---------- Available records ----------
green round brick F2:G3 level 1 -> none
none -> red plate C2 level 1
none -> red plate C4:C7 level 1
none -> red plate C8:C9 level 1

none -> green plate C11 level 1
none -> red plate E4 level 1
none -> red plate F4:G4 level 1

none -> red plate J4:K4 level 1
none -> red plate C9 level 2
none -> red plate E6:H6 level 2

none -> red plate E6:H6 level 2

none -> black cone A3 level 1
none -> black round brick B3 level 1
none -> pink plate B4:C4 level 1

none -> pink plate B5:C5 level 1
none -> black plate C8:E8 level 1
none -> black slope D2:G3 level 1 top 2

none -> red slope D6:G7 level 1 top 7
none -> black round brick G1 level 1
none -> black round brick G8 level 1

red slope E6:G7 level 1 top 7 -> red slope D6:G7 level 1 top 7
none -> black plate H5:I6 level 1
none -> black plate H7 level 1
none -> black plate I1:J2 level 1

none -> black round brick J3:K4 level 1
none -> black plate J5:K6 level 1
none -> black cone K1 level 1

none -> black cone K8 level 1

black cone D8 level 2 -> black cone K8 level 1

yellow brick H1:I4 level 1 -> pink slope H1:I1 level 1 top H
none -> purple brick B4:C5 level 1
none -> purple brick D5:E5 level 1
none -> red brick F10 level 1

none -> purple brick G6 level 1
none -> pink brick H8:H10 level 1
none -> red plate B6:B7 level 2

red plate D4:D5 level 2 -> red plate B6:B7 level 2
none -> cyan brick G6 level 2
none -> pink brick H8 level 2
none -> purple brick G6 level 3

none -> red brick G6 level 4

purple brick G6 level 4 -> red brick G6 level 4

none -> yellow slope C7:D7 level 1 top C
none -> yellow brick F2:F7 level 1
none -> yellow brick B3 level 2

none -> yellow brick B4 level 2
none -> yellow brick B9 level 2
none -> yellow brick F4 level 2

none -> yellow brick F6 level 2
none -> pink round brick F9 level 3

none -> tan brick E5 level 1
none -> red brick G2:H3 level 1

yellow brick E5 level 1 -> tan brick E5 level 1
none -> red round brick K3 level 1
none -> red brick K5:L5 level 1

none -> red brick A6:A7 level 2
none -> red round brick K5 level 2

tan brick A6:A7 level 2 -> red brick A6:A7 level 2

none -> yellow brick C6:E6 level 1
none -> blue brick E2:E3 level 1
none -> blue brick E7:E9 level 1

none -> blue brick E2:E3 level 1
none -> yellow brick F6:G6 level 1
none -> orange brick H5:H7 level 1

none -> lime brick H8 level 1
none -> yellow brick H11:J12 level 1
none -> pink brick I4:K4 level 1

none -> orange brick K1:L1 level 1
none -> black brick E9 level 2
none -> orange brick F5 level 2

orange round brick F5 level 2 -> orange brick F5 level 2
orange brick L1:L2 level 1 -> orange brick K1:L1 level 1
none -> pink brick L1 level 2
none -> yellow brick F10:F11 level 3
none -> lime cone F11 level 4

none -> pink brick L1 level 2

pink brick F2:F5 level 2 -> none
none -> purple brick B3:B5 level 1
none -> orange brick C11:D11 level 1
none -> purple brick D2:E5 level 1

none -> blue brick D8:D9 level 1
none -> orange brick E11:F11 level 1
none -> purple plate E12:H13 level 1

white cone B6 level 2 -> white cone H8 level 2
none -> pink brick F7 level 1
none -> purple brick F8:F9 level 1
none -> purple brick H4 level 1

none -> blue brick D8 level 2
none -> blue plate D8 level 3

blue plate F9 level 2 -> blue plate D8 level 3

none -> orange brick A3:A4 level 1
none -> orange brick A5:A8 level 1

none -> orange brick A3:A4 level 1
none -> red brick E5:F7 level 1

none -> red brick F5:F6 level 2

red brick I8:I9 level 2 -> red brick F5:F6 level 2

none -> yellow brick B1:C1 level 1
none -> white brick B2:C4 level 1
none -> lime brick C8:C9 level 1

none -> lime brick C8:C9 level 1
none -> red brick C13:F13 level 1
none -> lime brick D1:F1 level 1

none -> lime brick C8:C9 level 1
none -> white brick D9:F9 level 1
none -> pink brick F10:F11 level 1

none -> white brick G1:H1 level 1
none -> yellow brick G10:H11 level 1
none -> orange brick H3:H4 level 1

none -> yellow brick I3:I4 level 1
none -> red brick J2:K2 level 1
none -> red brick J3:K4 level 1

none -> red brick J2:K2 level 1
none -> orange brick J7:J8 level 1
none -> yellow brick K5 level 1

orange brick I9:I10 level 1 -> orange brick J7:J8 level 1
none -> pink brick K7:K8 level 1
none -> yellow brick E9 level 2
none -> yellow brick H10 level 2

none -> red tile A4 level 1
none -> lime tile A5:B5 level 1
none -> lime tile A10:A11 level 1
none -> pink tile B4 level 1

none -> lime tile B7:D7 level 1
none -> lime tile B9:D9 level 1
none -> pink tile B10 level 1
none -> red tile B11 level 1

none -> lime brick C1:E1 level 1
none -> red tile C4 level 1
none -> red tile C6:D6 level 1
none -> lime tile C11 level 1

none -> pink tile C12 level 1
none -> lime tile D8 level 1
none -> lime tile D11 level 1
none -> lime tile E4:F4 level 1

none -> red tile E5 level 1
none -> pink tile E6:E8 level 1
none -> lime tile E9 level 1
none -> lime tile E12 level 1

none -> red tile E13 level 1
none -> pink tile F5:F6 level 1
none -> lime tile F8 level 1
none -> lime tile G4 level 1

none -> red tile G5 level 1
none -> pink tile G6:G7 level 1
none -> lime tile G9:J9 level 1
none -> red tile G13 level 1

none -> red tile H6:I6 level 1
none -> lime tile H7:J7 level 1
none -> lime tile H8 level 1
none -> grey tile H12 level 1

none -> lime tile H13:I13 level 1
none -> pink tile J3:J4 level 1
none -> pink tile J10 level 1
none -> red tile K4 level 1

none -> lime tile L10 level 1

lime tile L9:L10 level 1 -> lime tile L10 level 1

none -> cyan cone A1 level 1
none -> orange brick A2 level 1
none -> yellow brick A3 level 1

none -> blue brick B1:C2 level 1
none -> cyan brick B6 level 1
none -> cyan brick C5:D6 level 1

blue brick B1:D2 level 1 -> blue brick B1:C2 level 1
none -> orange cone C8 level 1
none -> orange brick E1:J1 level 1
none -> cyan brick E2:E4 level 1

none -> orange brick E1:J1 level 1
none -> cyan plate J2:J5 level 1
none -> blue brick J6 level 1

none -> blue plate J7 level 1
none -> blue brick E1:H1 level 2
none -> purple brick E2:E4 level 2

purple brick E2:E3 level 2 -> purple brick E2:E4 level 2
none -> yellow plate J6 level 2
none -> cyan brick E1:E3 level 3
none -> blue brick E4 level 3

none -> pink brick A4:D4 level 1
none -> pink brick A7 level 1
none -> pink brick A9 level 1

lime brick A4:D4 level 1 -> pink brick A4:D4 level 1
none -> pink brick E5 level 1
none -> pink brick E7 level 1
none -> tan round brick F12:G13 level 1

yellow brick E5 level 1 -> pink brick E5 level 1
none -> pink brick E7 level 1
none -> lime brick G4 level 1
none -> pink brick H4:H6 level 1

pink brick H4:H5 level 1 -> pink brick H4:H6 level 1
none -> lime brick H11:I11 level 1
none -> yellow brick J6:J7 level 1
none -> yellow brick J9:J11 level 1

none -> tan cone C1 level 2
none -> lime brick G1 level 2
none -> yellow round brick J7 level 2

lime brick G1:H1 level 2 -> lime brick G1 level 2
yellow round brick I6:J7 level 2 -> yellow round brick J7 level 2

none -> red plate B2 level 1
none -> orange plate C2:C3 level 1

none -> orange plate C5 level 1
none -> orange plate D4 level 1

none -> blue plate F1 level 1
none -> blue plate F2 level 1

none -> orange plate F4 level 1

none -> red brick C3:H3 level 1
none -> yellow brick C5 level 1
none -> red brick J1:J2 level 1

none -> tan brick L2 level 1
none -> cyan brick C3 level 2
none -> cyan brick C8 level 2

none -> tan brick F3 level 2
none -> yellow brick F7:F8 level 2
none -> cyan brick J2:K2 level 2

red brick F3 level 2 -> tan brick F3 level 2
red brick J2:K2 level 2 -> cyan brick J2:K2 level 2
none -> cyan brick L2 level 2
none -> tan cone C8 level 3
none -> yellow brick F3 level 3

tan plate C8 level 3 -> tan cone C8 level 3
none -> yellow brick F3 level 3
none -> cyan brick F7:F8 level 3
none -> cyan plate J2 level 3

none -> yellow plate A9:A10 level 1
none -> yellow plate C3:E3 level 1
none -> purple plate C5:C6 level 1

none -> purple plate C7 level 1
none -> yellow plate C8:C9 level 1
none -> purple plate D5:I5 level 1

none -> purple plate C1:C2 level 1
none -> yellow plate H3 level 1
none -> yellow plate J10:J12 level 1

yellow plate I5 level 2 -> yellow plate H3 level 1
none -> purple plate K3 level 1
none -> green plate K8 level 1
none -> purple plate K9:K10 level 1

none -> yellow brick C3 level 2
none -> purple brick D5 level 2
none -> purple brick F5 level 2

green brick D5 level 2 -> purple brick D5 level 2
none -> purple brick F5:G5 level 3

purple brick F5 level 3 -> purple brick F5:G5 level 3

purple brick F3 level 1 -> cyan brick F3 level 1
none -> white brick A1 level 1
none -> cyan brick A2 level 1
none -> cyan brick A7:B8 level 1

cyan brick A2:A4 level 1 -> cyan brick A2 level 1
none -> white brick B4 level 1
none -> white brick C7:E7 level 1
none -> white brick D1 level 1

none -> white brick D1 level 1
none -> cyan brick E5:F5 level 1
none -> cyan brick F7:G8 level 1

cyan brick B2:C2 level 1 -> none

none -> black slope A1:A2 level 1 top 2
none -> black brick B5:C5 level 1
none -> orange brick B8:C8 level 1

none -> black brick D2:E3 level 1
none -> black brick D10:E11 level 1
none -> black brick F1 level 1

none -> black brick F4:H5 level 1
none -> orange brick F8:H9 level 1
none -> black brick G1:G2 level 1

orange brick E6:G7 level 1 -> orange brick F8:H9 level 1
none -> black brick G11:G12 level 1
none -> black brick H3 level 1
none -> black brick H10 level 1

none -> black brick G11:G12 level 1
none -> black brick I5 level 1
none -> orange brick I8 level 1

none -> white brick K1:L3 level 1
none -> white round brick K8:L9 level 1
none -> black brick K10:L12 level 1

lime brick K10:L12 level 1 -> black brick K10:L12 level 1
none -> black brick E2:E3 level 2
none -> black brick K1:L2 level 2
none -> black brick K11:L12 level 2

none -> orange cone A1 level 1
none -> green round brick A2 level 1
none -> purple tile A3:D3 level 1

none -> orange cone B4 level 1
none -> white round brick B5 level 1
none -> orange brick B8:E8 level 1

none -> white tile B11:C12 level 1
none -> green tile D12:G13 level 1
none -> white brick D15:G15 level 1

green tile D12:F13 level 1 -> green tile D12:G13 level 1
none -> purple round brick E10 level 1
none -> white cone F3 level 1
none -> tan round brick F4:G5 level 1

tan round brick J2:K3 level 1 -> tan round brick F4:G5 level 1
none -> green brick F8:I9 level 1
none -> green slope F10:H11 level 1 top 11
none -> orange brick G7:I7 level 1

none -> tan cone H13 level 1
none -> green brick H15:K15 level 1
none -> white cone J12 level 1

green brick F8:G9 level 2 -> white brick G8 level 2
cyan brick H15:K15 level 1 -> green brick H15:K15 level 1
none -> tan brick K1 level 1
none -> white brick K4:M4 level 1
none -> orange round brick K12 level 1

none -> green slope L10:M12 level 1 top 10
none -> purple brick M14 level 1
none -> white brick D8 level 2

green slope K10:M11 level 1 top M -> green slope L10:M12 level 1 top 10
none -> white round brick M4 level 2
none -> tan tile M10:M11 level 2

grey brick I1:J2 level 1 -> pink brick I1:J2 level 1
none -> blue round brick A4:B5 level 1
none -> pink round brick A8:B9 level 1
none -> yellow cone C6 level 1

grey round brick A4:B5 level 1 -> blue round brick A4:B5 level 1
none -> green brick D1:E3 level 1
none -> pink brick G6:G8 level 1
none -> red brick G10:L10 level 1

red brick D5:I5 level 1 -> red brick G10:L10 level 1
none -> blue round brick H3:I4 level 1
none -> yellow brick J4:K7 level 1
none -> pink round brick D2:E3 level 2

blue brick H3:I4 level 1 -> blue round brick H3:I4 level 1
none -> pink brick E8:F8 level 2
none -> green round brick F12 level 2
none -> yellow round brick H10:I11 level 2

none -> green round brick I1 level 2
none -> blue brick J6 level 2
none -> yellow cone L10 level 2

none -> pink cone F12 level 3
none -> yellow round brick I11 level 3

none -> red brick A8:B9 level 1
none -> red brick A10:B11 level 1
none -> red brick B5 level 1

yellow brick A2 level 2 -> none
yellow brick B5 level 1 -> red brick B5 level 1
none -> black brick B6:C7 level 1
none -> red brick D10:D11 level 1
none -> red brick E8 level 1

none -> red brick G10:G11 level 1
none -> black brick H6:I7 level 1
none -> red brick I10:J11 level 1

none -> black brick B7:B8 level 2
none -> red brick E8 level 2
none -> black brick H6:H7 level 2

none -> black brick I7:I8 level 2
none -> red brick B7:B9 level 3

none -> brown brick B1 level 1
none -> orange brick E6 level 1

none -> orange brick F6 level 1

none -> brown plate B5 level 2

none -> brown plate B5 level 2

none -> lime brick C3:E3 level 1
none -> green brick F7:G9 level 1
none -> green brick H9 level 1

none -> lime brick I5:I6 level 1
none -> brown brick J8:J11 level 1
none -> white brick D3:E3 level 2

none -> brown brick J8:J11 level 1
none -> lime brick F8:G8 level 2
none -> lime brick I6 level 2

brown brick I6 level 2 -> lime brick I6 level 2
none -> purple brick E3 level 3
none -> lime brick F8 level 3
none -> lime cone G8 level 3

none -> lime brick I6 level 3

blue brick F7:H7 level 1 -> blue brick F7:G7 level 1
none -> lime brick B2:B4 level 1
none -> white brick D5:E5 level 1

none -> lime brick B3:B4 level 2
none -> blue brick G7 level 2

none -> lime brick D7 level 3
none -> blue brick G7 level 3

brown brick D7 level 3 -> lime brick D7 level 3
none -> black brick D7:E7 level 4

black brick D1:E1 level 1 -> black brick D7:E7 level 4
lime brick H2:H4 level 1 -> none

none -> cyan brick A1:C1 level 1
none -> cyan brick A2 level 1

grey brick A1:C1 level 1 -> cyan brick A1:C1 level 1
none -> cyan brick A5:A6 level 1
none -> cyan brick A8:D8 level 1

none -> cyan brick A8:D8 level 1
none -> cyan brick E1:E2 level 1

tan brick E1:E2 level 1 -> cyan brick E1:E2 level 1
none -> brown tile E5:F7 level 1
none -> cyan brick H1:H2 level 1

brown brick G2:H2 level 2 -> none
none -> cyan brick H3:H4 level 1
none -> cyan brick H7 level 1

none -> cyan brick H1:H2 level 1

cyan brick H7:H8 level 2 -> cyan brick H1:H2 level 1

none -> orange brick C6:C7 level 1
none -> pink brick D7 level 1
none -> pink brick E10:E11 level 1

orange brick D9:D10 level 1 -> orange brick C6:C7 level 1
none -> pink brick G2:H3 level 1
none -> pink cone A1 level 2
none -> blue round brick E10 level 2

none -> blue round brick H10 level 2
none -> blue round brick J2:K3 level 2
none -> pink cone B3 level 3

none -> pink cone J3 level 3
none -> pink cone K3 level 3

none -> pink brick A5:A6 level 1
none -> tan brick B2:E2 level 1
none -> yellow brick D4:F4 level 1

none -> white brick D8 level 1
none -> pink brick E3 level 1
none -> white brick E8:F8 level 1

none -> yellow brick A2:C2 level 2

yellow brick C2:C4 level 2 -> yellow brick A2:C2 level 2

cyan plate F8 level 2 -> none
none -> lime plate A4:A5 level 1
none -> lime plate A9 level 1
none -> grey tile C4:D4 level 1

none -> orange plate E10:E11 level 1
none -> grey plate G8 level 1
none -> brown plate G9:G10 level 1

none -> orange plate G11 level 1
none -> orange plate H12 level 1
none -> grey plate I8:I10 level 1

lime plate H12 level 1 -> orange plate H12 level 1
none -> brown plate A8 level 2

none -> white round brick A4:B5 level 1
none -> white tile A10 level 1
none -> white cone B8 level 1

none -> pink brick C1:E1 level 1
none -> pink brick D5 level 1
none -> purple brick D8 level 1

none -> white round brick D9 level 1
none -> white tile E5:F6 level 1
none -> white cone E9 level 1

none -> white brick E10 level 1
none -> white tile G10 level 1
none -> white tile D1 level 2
----------
■ Problem requirements
How many of the lines above hold the word "grey"? State that number and nothing else.

■ Answer section
7